*Source data*:
════════════════════
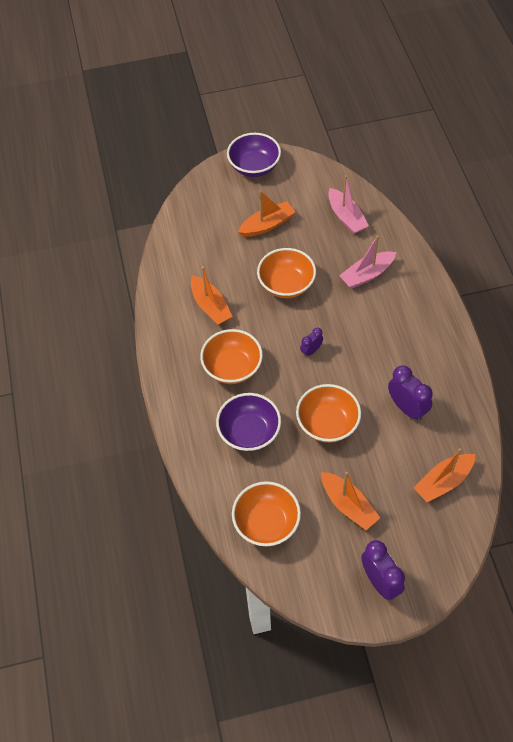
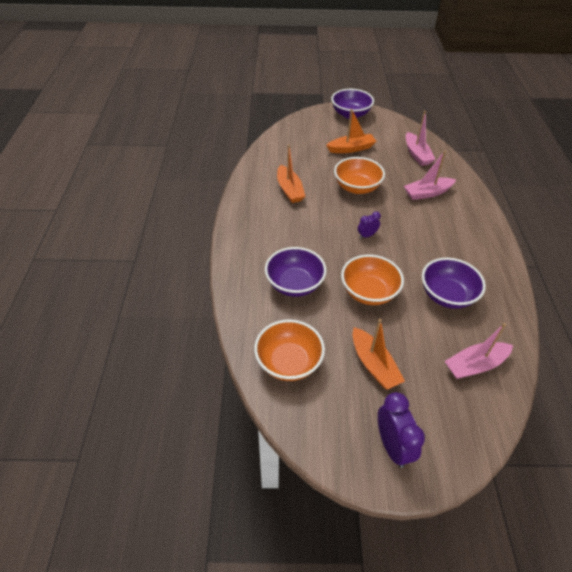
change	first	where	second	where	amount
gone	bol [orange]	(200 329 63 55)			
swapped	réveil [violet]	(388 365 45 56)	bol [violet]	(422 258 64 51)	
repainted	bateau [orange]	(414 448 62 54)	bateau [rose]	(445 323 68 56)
════════════════════
*Work to be completed*: The answer consists of every line above in which the word "orange" occurs.

*Response to the exercise*:
gone	bol [orange]	(200 329 63 55)			
repainted	bateau [orange]	(414 448 62 54)	bateau [rose]	(445 323 68 56)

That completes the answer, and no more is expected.